#### The exercise:
Pull out each line of the entries that contains the string "time", matching case exactly.

#### Extracted data:
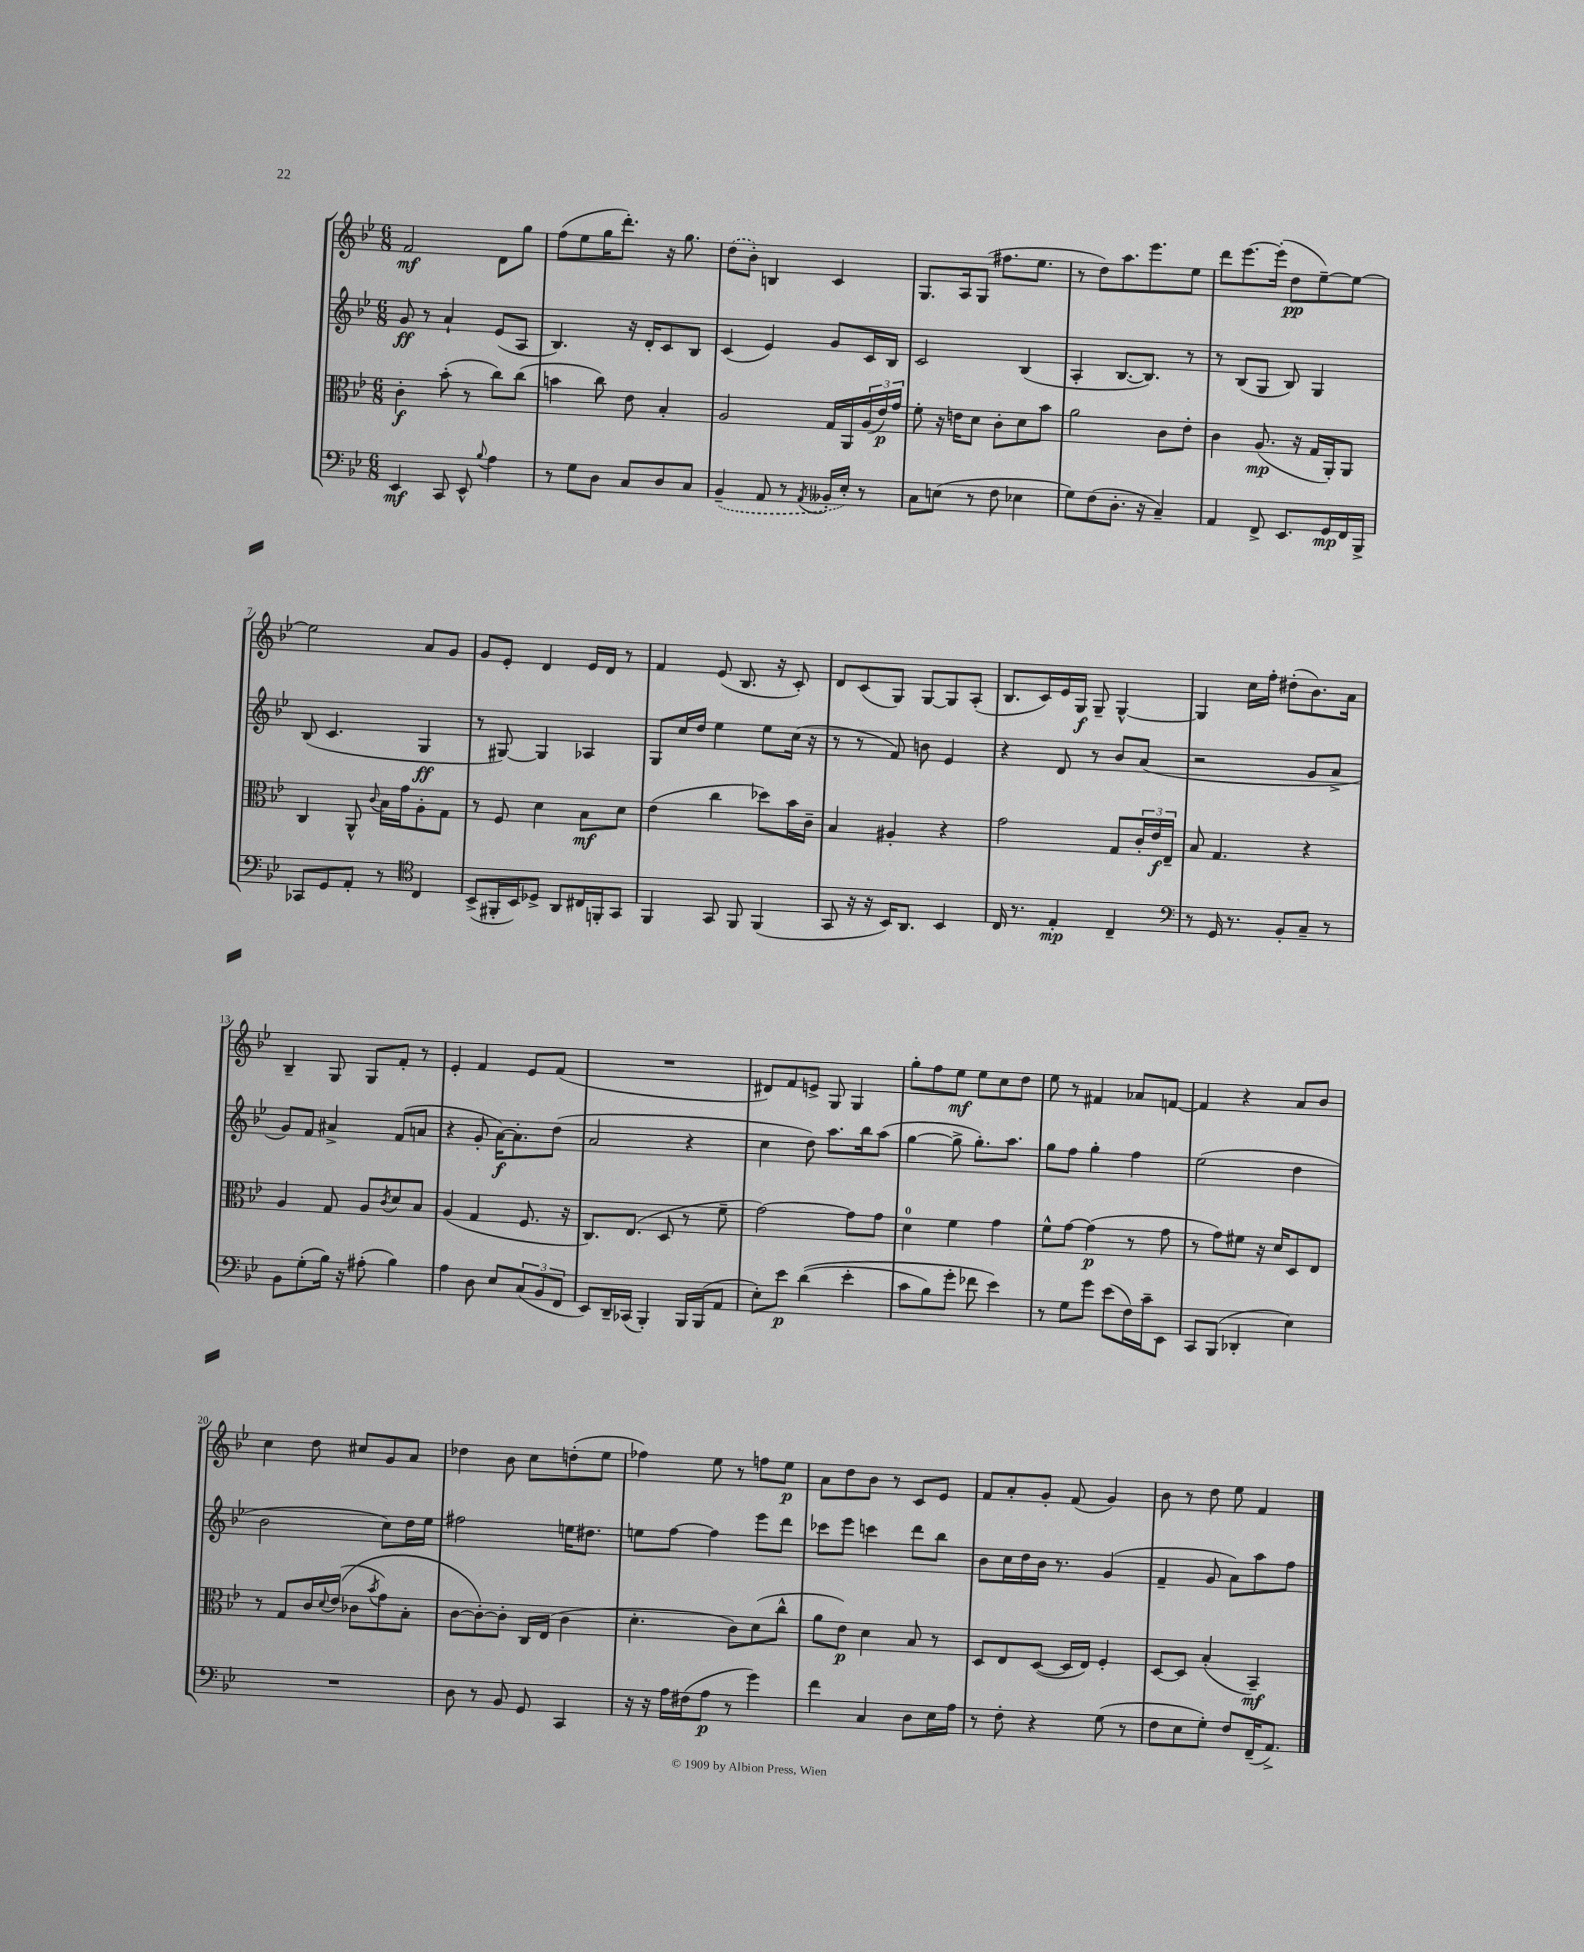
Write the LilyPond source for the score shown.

<<
\new StaffGroup <<
\new Staff = "s0" {
    \clef treble \key bes \major \numericTimeSignature \time 6/8
    f'2\mf d'8 g''8 |
    f''8( ees''8 g''16 d'''8.-.) r16 g''8. |
    \once \slurDashed d''8( bes'8-.) b4 c'4 |
    g8. a16 g8( fis''8. ees''8. |
    r8 d''8) a''8. ees'''8. ees''8 |
    d'''8 ees'''8.~ ees'''16-.( d''8\pp ees''8~--) ees''8~ |
    ees''2 a'8 g'8 |
    g'8 ees'8-. d'4 ees'16 d'16 r8 |
    f'4 ees'8( bes8. r16 c'8-.) |
    d'8 c'8( g8) g8~ g8 a8-.( |
    bes8. c'16) ees'16 g16\f g8-- g4~-^ |
    g4 c''16 f''16-. dis''8-.( bes'8.) a'16 |
    bes4-- g8 g8 f'8-. r8 |
    ees'4-. f'4 ees'8 f'8( |
    R2. |
    dis'8) f'8 e'8-> g8 g4 |
    g''8-. f''8 ees''8\mf ees''8 c''8 d''8 |
    ees''8 r8 fis'4 aes'8 f'8~ |
    f'4 r4 a'8 bes'8 |
    c''4 d''8 cis''8 g'8 a'8 |
    des''4 bes'8 c''8 d''8-.( ees''8 |
    fes''4) ees''8 r8 f''8 ees''8\p |
    a'8 d''8 bes'8 r8 c'8 ees'8 |
    f'8 a'8-. g'8-. f'8( g'4) |
    bes'8 r8 d''8 ees''8 f'4 \bar "|." |
}
\new Staff = "s1" {
    \clef treble \key bes \major \numericTimeSignature \time 6/8
    g'8\ff r8 a'4-! ees'8( a8 |
    bes4.) r16 d'16-. c'8 bes8 |
    c'4( ees'4) g'8 c'16 bes16 |
    c'2 bes4( |
    a4-. bes8.~ bes8.) r8 |
    r8 bes8( g8 bes8) g4 |
    bes8( c'4. g4\ff |
    r8 gis8~) gis4 aes4 |
    g8 c''16 d''16 ees''4 ees''8 c''16( r16 |
    r8 r8 f'8) b'8 ees'4 |
    r4 d'8 r8 bes'8 a'8( |
    r2 g'8 a'8-> |
    g'8) f'8 ais'4-> f'8( a'8 |
    r4 g'8-. a'16~\f) a'8.-. d''8( |
    a'2 r4 |
    c''4 d''8) a''8. bes''16 a''8( |
    g''4~ g''8-> g''8.-.) a''8. |
    g''8 f''8 g''4-. f''4 |
    ees''2( d''4 |
    bes'2 c''8) d''16 ees''16 |
    fis''2 e''16 dis''8. |
    e''8 f''8~ f''4 ees'''8 d'''8 |
    ces'''8 ees'''8 c'''4 d'''8 bes''8 |
    bes'8 c''16 d''16 bes'16 r8. g'4( |
    f'4-- g'8 a'8) a''8 f''8 \bar "|." |
}
\new Staff = "s2" {
    \clef alto \key bes \major \numericTimeSignature \time 6/8
    c'4-.\f bes'8-.( r8 c''8) c''8( |
    b'4 c''8) ees'8 bes4-. |
    a2 g16 a,16 \tuplet 3/2 { a16( ees'16\p) g'16 } |
    f'8-. r16 e'16 d'8 c'8-. d'8 bes'8 |
    a'2 c'8 ees'8-. |
    c'4 a8.\mp( r16 g16 a,16-.) a,8 |
    c4 a,8-^ \appoggiatura { c'8 } bes16 g'16 a8-. g8 |
    r8 f8 d'4 bes8\mf d'8 |
    ees'4( c''4 des''8) bes'16 c'16-- |
    bes4 ais4-. r4 |
    g'2 g8 \tuplet 3/2 { c'16-. ees'16\f ees16-- } |
    bes8 g4. r4 |
    a4 g8 a8 \acciaccatura { c'8 } d'8 bes8 |
    a4( g4 f8. r16 |
    c8.) ees8.( d8 r8 f'8-- |
    g'2~) g'8 g'8 |
    d'4-0 f'4 g'4 |
    f'8-^ g'8~ g'4\p( r8 g'8 |
    r8 g'8) fis'8 r16 d'16 d8 ees8 |
    r8 g8 c'16 \appoggiatura { d'8 } ees'16(\( ces'8 \acciaccatura { bes'8 } g'8) bes8-. |
    c'8~ c'8~-.\) c'8-. c16 ees16( c'4 |
    d'4.-. c'8) d'8( c''8-^ |
    a'8 ees'8\p) d'4 bes8 r8 |
    d8 ees8 d8~( d16 ees16) f4-. |
    d8~ d8 bes4-.( bes,4--\mf) \bar "|." |
}
\new Staff = "s3" {
    \clef bass \key bes \major \numericTimeSignature \time 6/8
    ees,4\mf c,8 ees,8-^ \appoggiatura { bes8 } a4 |
    r8 g8 d8 c8 d8 c8 |
    \once \slurDashed bes,4--( a,8 r8 \acciaccatura { a,8 } beses,16-. ees16-.) r8 |
    c8 e8( r8 f8 ees4 |
    g8) f8( d8.-. r16 c4--) |
    a,4 f,8-> ees,8. g,16\mp f,16 bes,,16-> |
    ces,8 g,8 a,8-. r8 \clef tenor c4 |
    bes,8->( fis,16-. bes,16) des8-> a,8 cis16 f,16-. g,8 |
    f,4 g,8 f,8 f,4( |
    g,8 r16 r16 bes,16) a,8. bes,4 |
    c16 r8. ees4-.\mp c4-- |
    \clef bass r8 g,16 r8. bes,8-. c8-- r8 |
    bes,8 g8-.( bes16) r16 ais8-.( bes4) |
    a4 d8 ees8 \tuplet 3/2 { c8( bes,8 f,8 } |
    ees,8) d,16-- ces,16( bes,,4-.) bes,,16 bes,,16( a,8 |
    ees8-.) ees'8\p d'4(\( ees'4-. |
    c'8 bes8) g'8-. fes'8 ees'4\) |
    r8 g8 g'8 ees'8( f16) c'16-- ees,8 |
    c,8 bes,,8( des,4-. ees4) |
    R2. |
    d8 r8 bes,8 g,8 c,4 |
    r16 r16 a16 fis16( a8\p r8 g'4) |
    f'4 c4 d8 ees16 a16 |
    r8 f8-. r4 g8( r8 |
    f8 ees8 g8-.) f8 f,16--( a,8.->) \bar "|." |
}
>>
>>
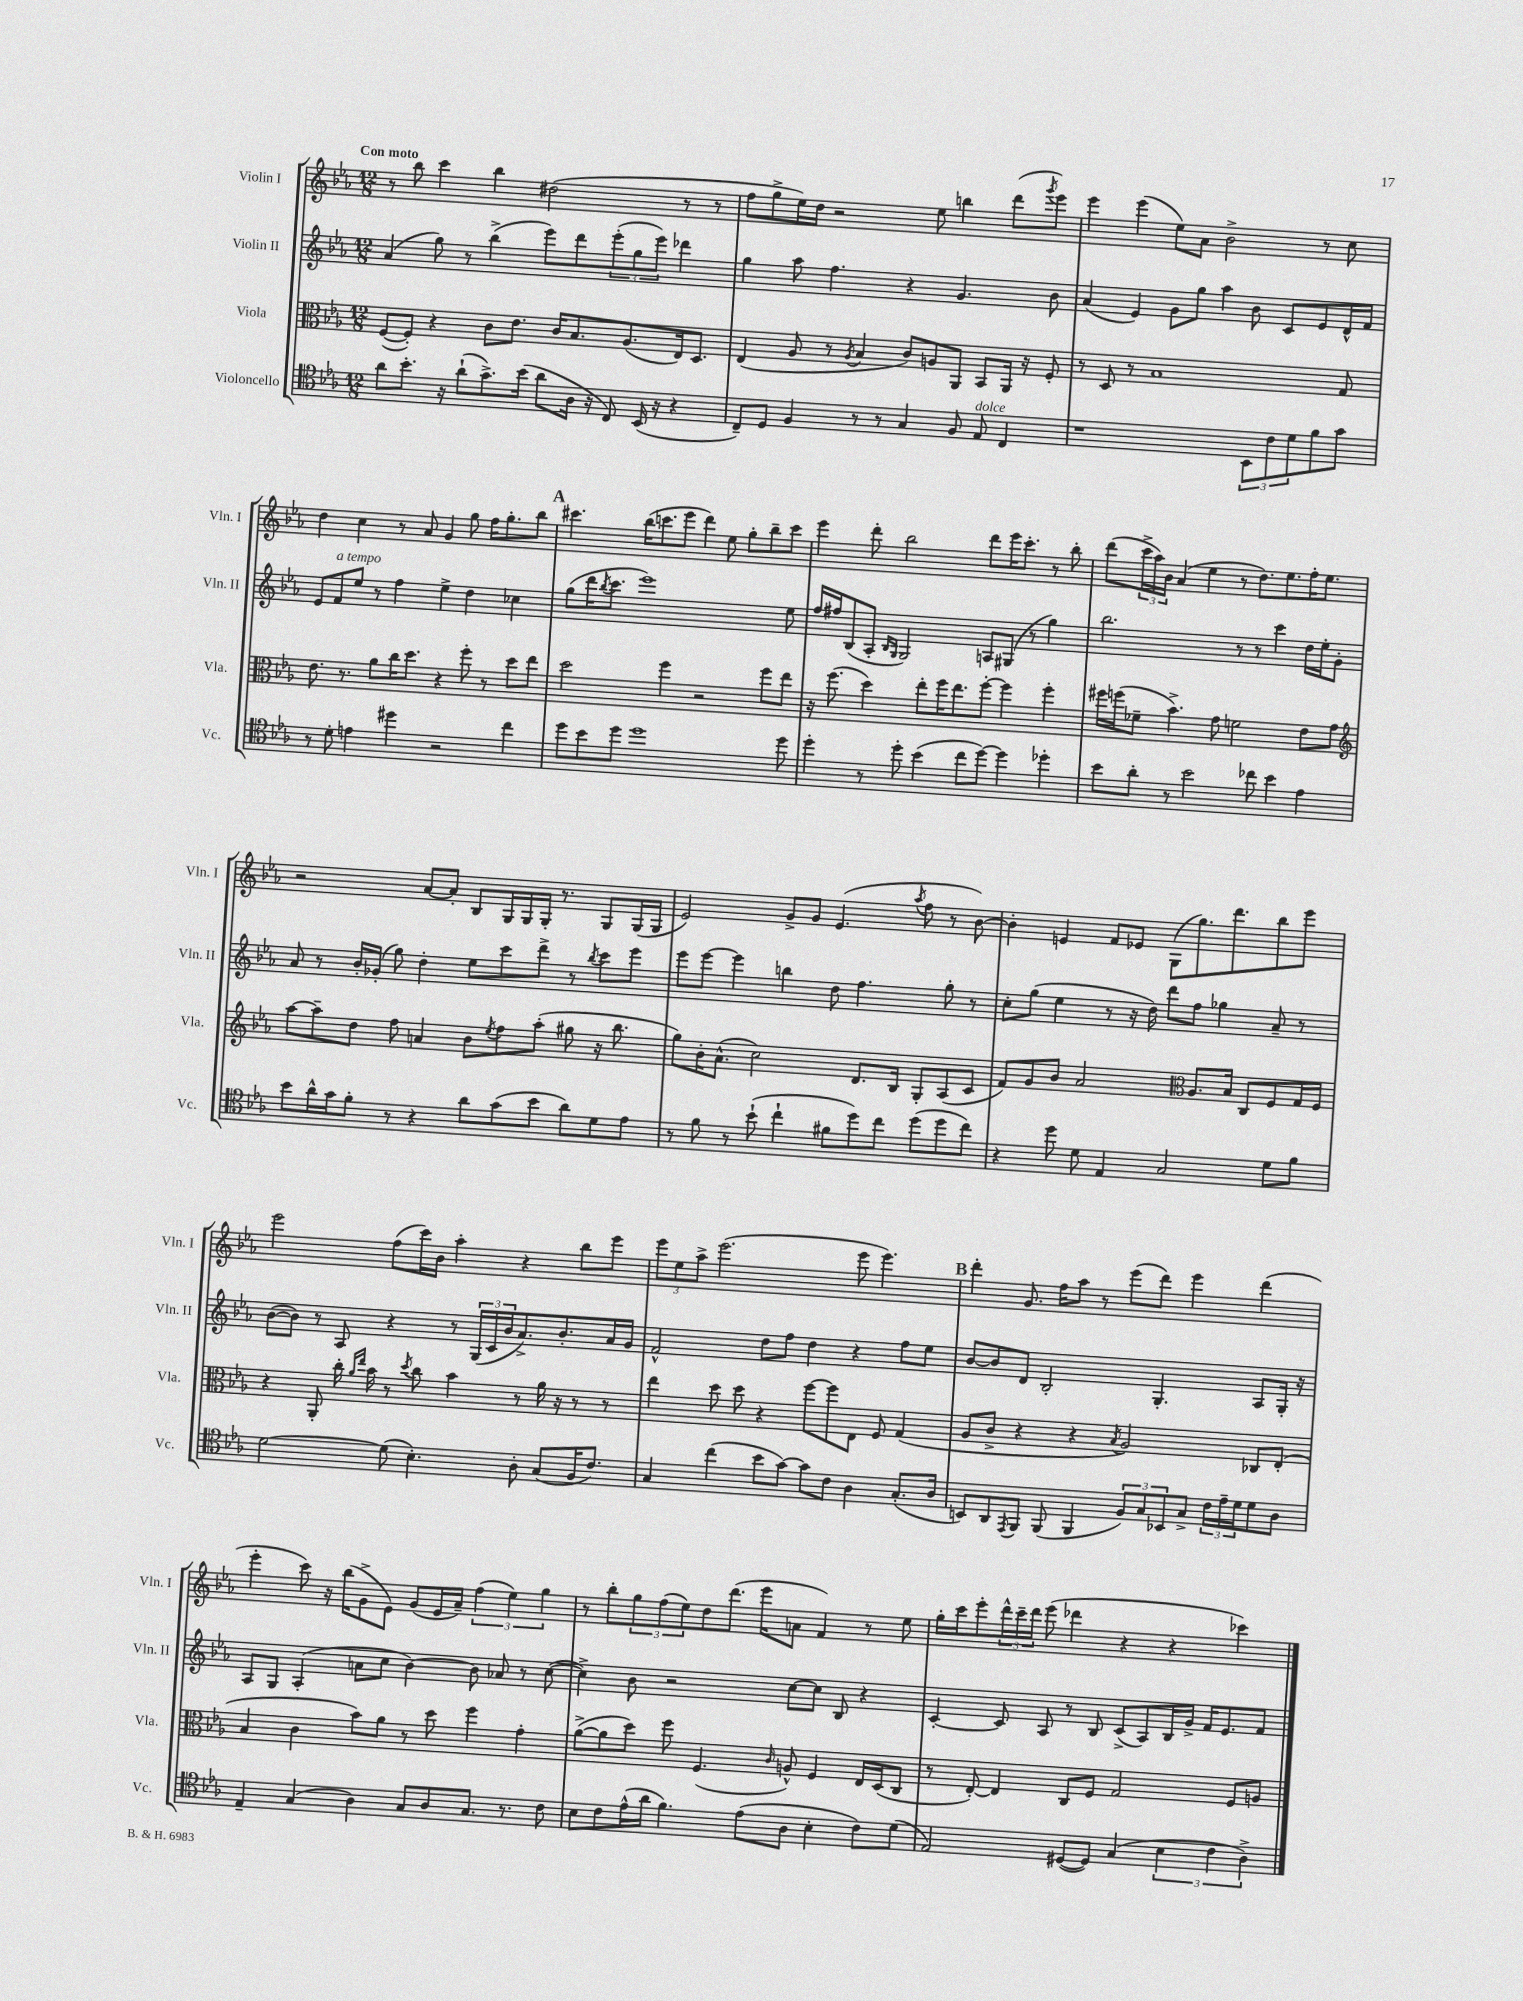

#### Complete response:
    \clef treble \key bes \major \numericTimeSignature \time 6/8
    \clef treble \key bes \major \numericTimeSignature \time 6/8
    \clef alto \key bes \major \numericTimeSignature \time 6/8
    \clef bass \key bes \major \numericTimeSignature \time 6/8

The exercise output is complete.